*** DATA PROVIDED ***
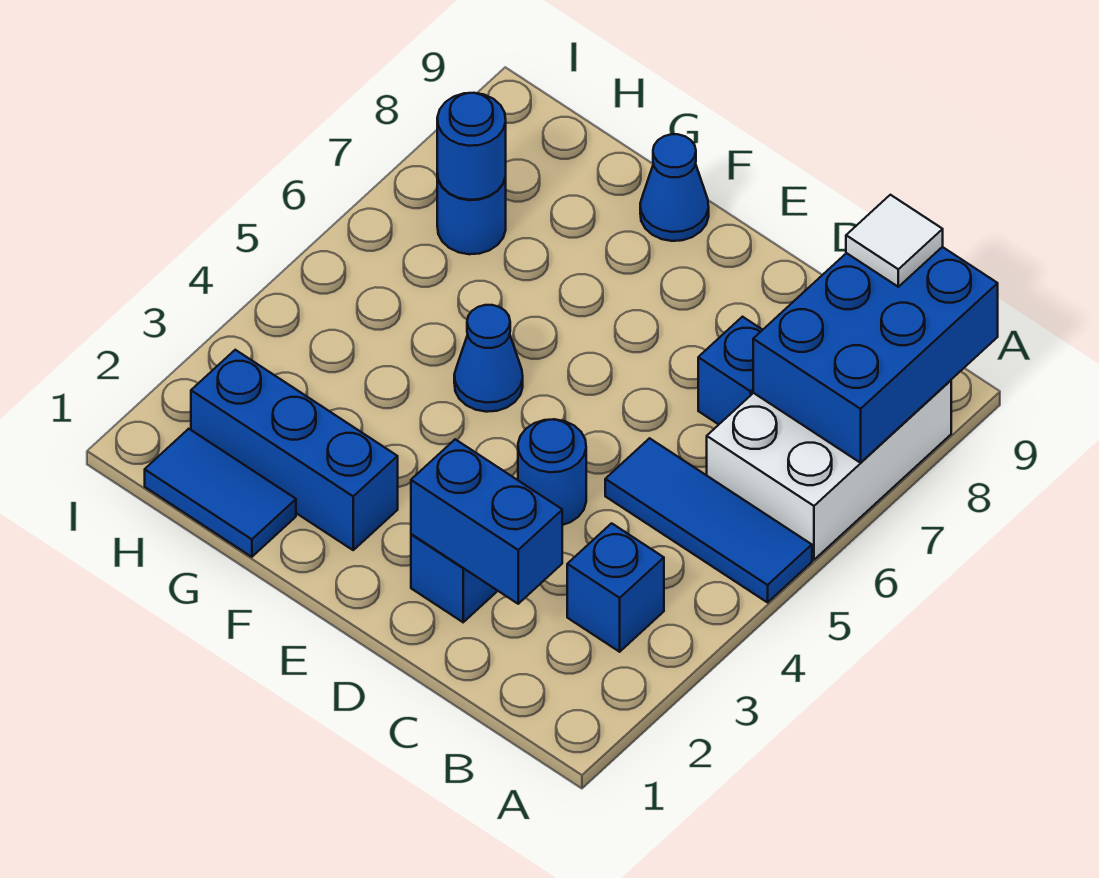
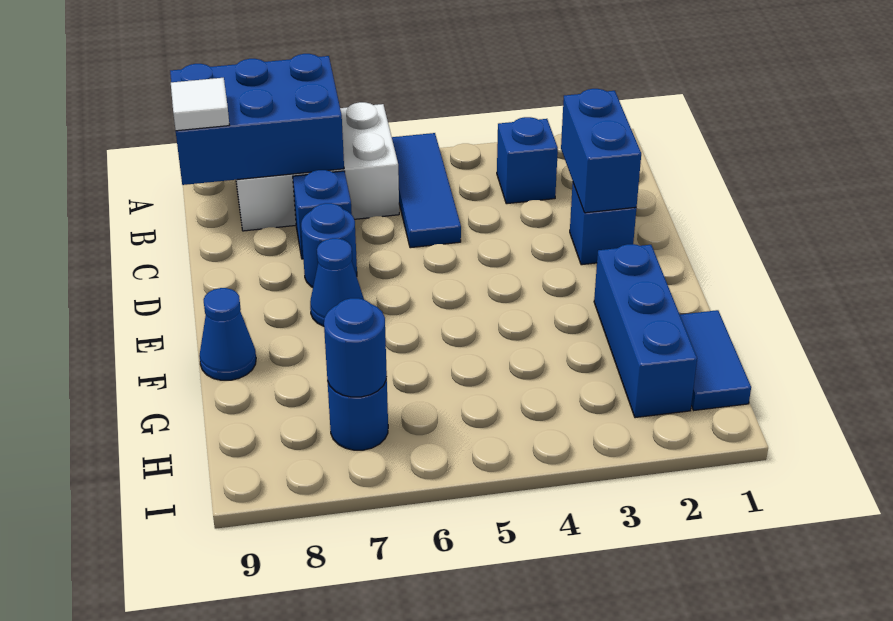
blue round brick D4 level 1 -> blue round brick D7 level 1
blue cone F5 level 1 -> blue cone E7 level 1

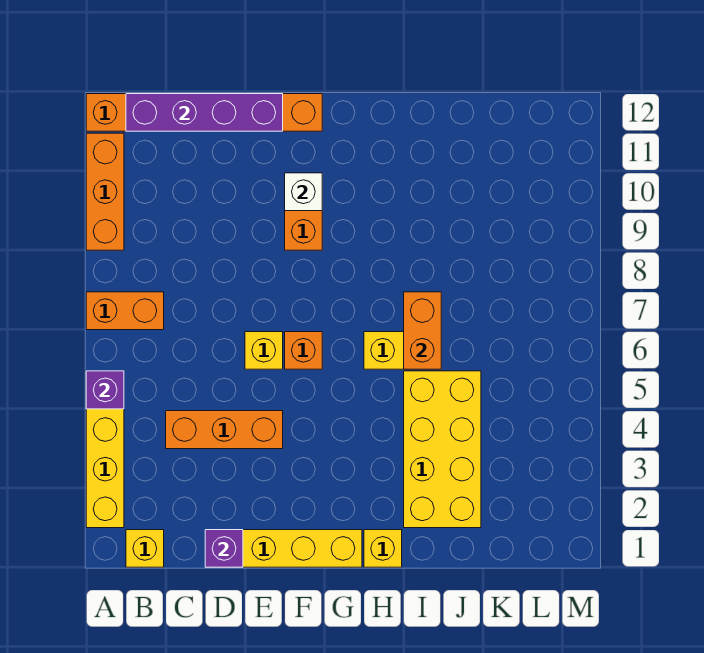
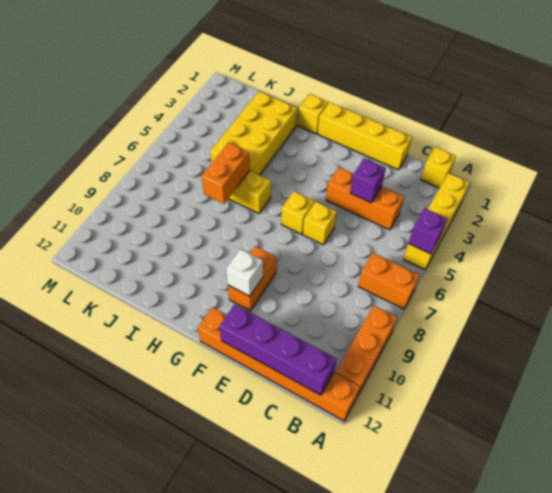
purple brick D1 level 2 -> purple brick D4 level 2
orange brick F6 level 1 -> yellow brick F6 level 1

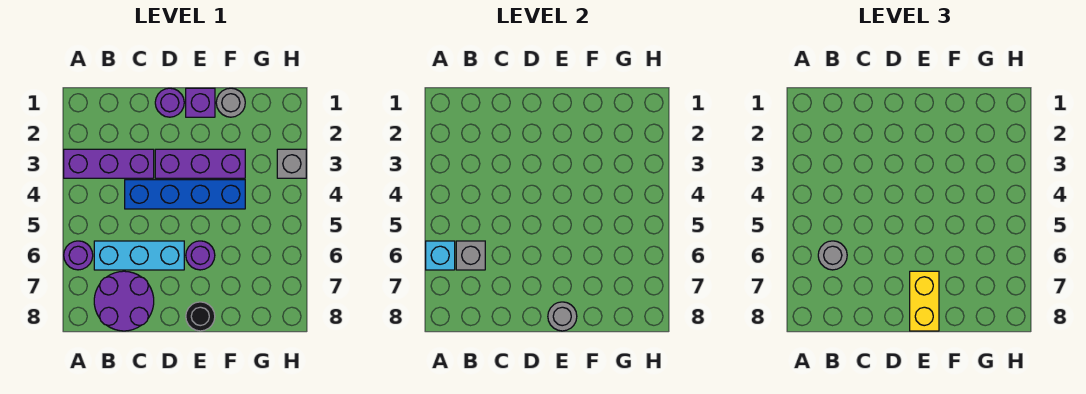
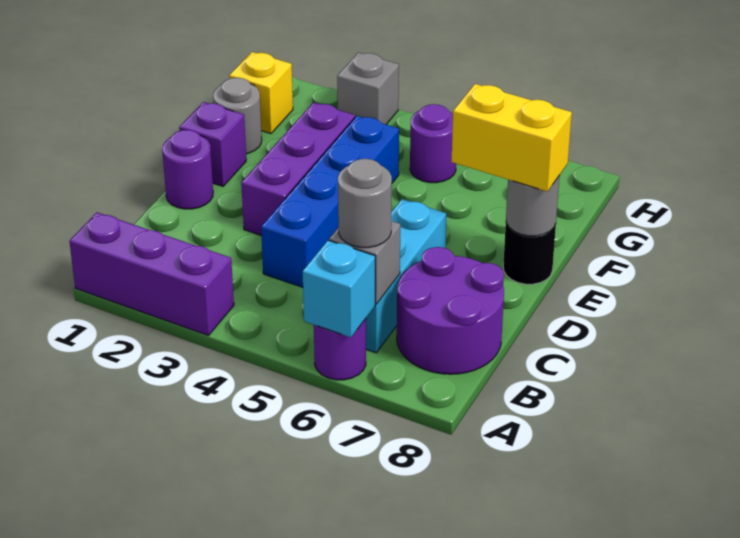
purple brick A3:C3 level 1 -> purple brick A1:A3 level 1
purple round brick E6 level 1 -> purple round brick G5 level 1
none -> yellow brick G1 level 1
*** End of DATA PROVIDED ***
YOUR GOAL: Each line of the entries that contains the word "round" should be listed.

EXERCISE RESPONSE:
blue round brick D4 level 1 -> blue round brick D7 level 1
purple round brick E6 level 1 -> purple round brick G5 level 1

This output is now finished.